> [Action item]:
Give again, exactly as written, each line of the material below starting at the line that contains "C3: 330uF (plus" and ending at the line that contains "R7: 1k (+12V, INT) -> 1k (+12V, LIGHT)". Both ends count, and no other line does.

> [Data for processing]:
════════════════════

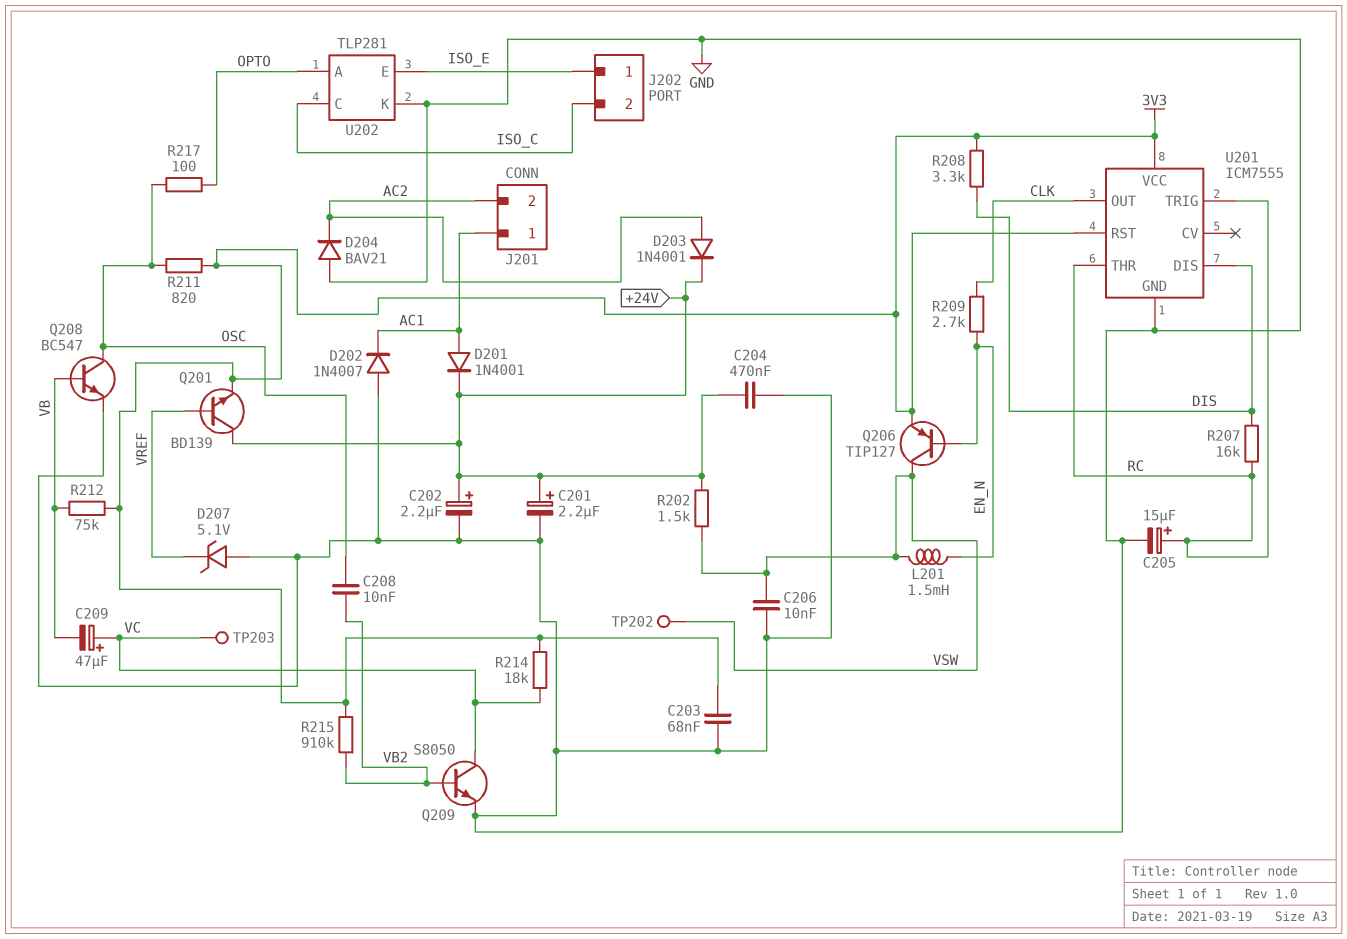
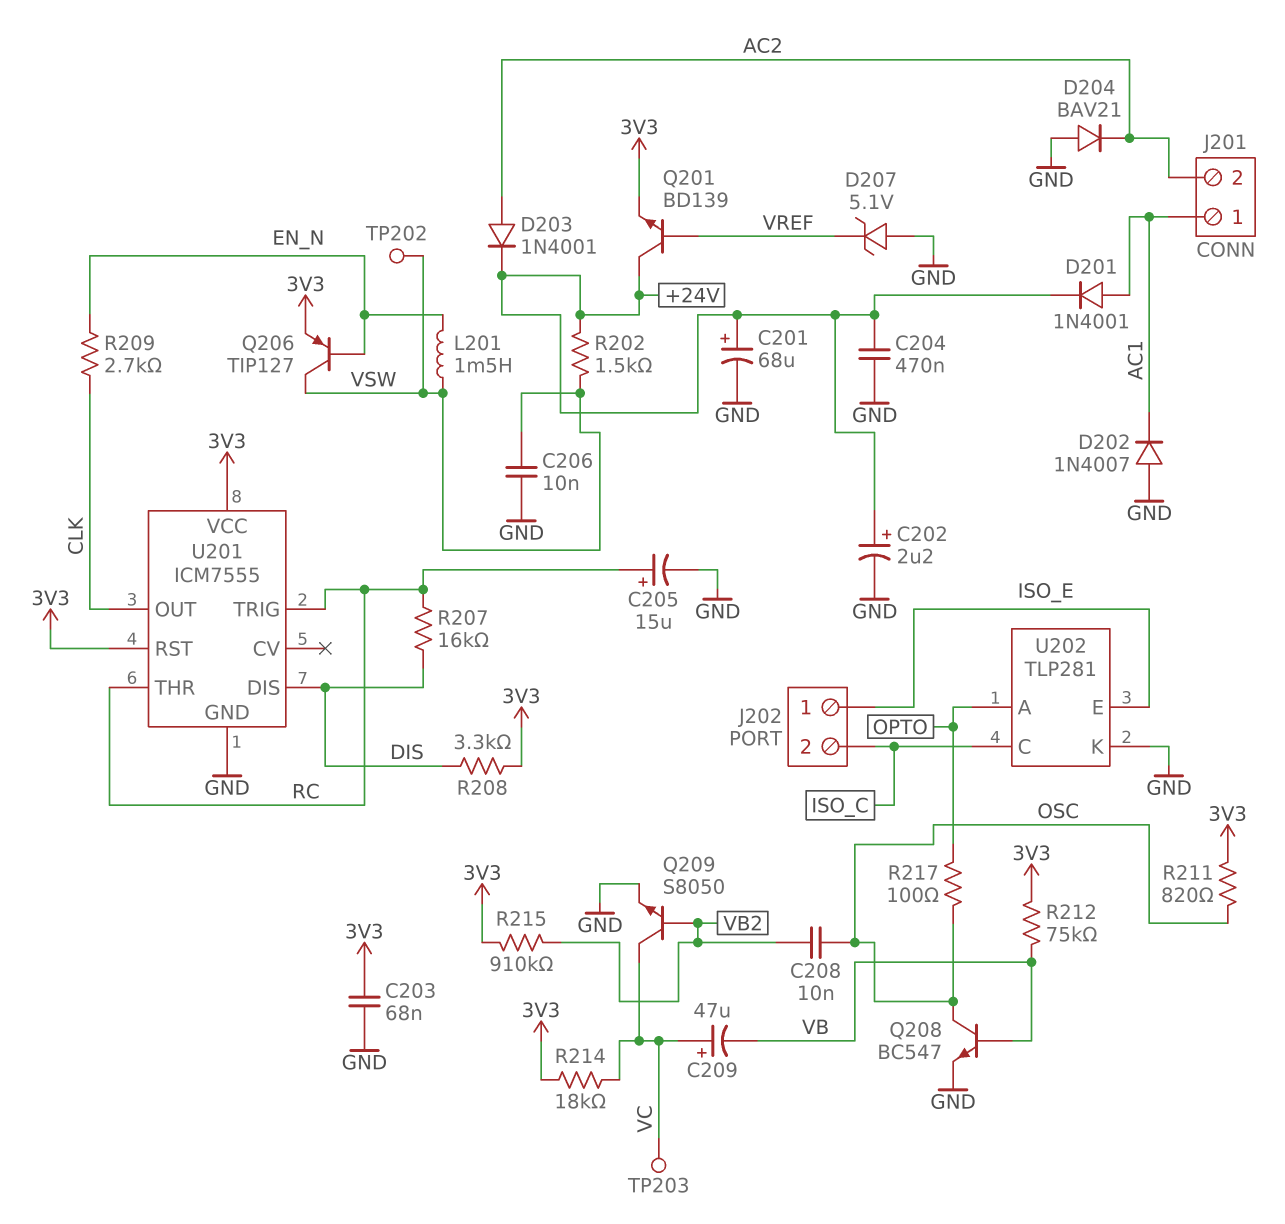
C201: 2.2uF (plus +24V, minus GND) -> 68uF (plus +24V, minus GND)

════════════════════

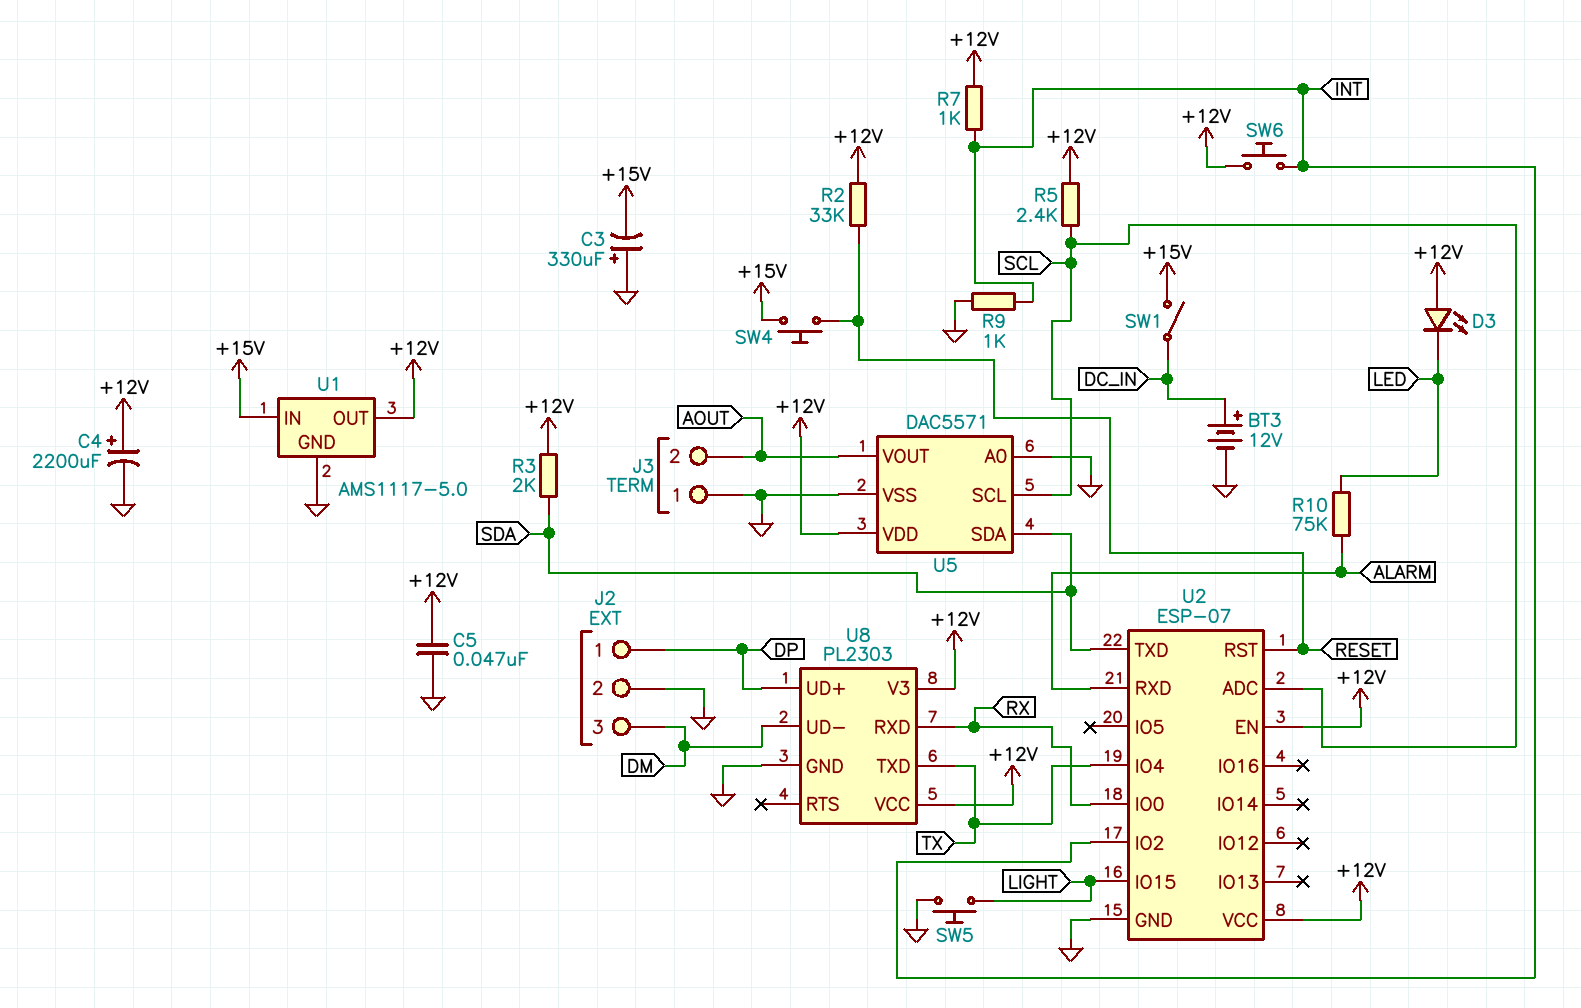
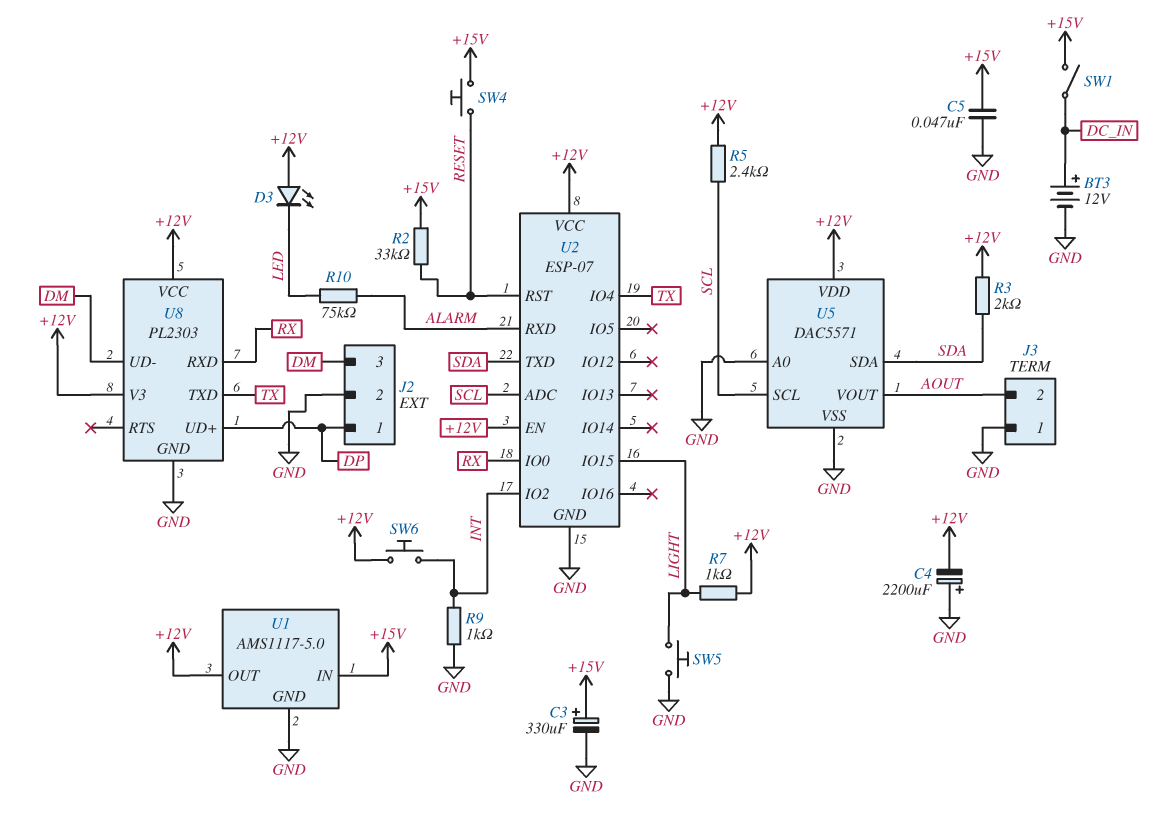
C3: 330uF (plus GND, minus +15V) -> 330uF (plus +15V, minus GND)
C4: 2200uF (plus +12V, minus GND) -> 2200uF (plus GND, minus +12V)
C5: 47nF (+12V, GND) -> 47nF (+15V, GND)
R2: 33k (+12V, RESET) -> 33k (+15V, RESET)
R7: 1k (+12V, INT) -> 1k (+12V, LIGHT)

════════════════════

> [Finished exercise]:
C3: 330uF (plus GND, minus +15V) -> 330uF (plus +15V, minus GND)
C4: 2200uF (plus +12V, minus GND) -> 2200uF (plus GND, minus +12V)
C5: 47nF (+12V, GND) -> 47nF (+15V, GND)
R2: 33k (+12V, RESET) -> 33k (+15V, RESET)
R7: 1k (+12V, INT) -> 1k (+12V, LIGHT)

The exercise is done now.